***** Records to process
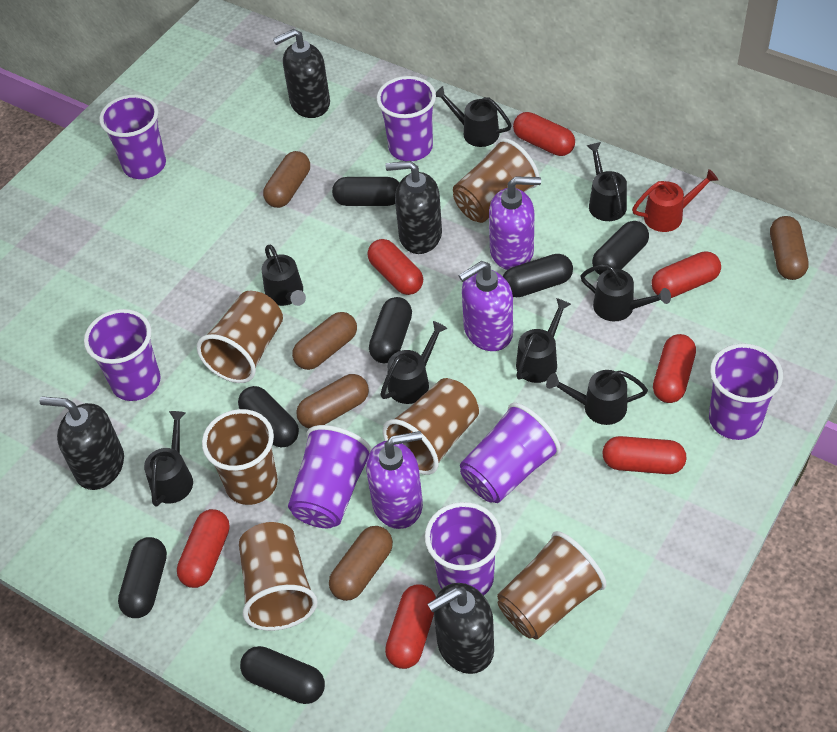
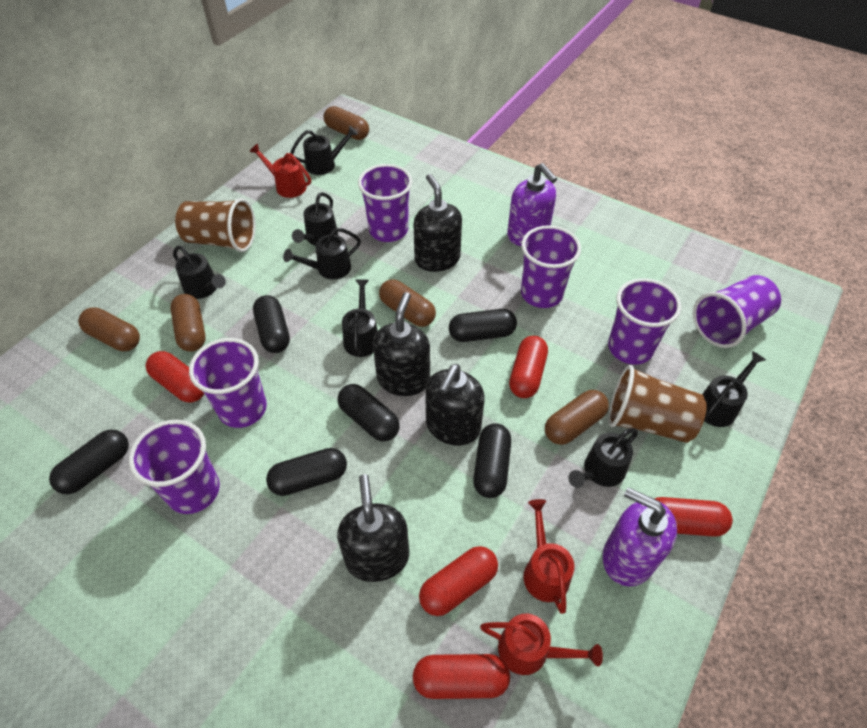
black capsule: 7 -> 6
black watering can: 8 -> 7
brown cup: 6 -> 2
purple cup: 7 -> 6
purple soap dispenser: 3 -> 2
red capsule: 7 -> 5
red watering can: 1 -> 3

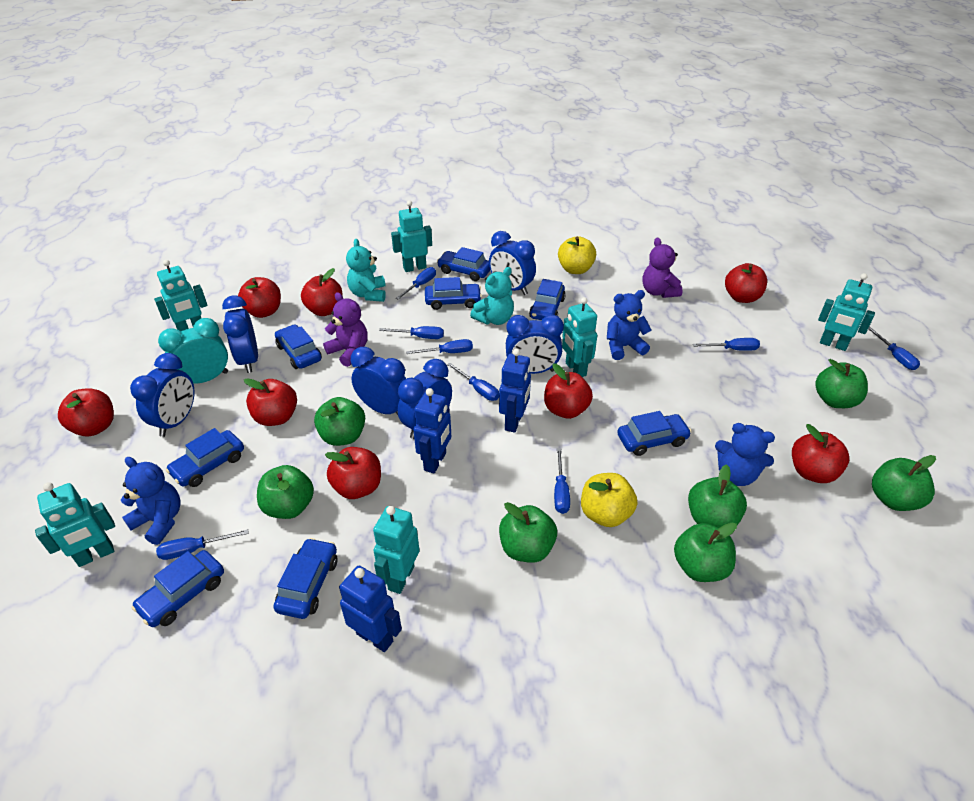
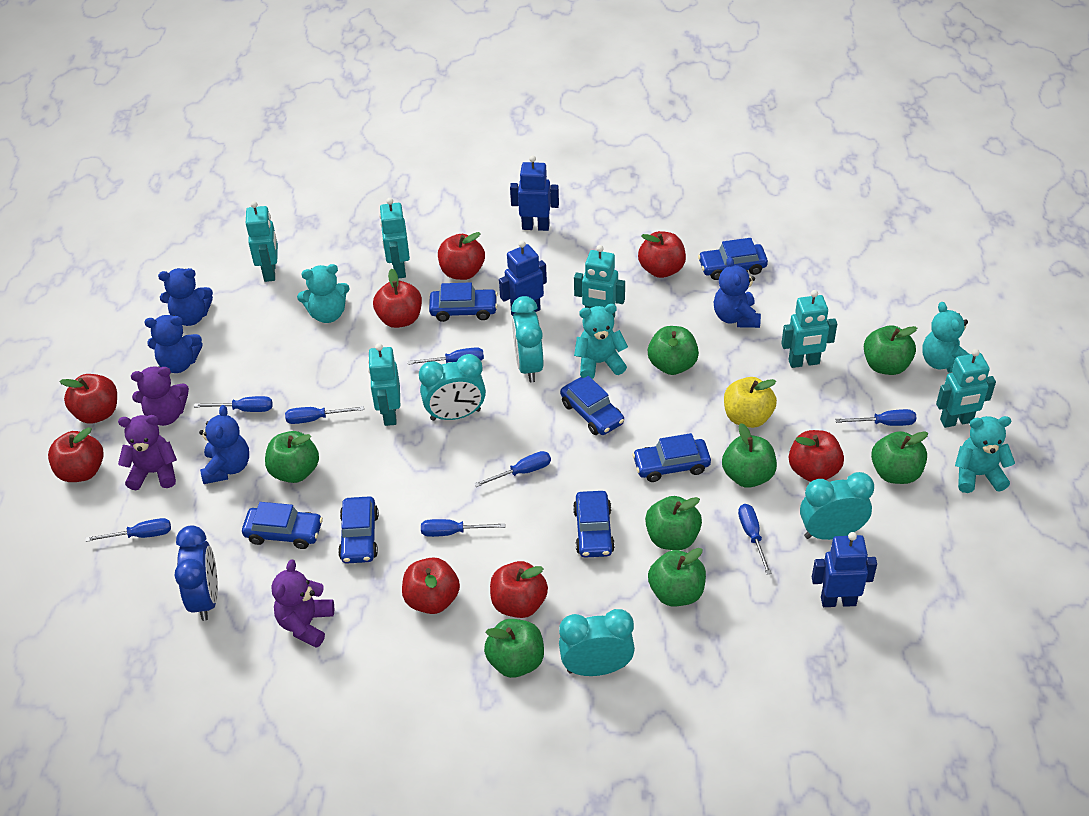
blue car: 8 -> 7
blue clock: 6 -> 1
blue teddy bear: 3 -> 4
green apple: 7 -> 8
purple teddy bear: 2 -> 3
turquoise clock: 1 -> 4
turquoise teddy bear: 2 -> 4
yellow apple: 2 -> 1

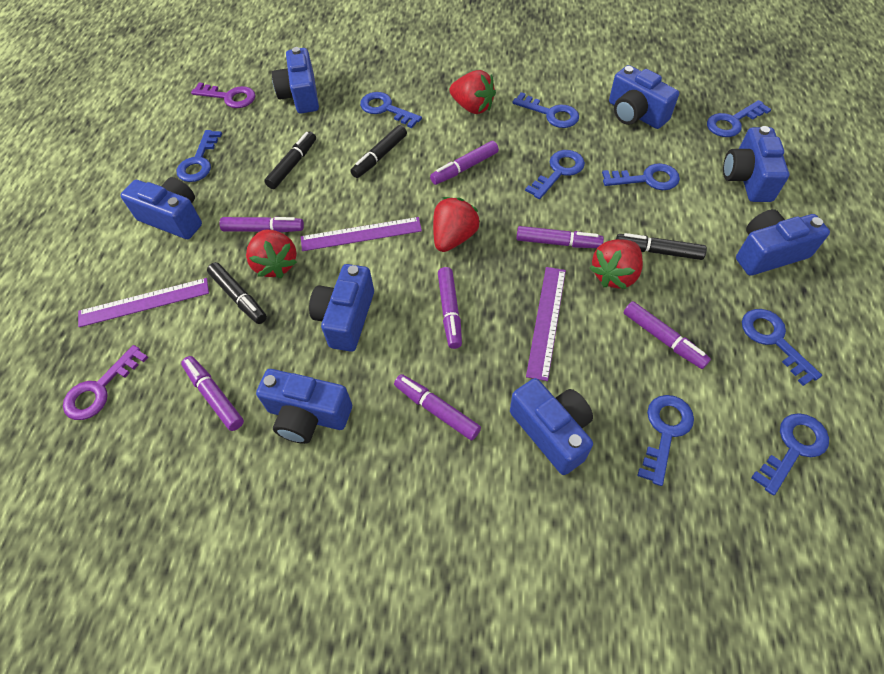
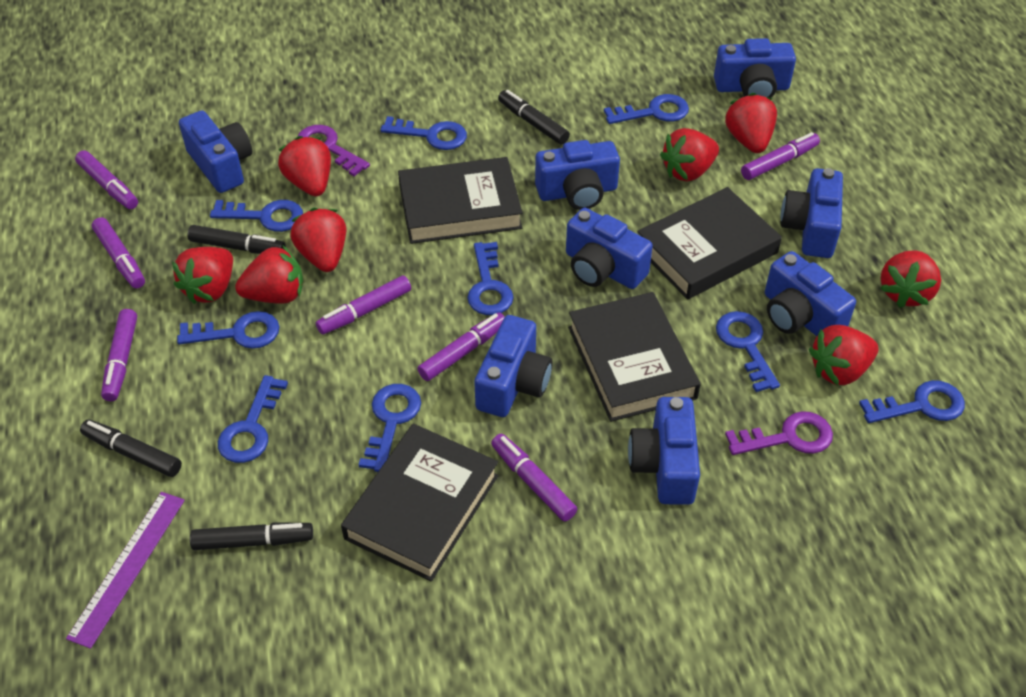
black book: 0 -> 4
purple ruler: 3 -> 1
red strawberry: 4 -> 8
**********
Exercise – Set the material above down again word for word. Include none of its pictures.

Task result –
black capsule: 7 -> 6
black watering can: 8 -> 7
brown cup: 6 -> 2
purple cup: 7 -> 6
purple soap dispenser: 3 -> 2
red capsule: 7 -> 5
red watering can: 1 -> 3

blue car: 8 -> 7
blue clock: 6 -> 1
blue teddy bear: 3 -> 4
green apple: 7 -> 8
purple teddy bear: 2 -> 3
turquoise clock: 1 -> 4
turquoise teddy bear: 2 -> 4
yellow apple: 2 -> 1

black book: 0 -> 4
purple ruler: 3 -> 1
red strawberry: 4 -> 8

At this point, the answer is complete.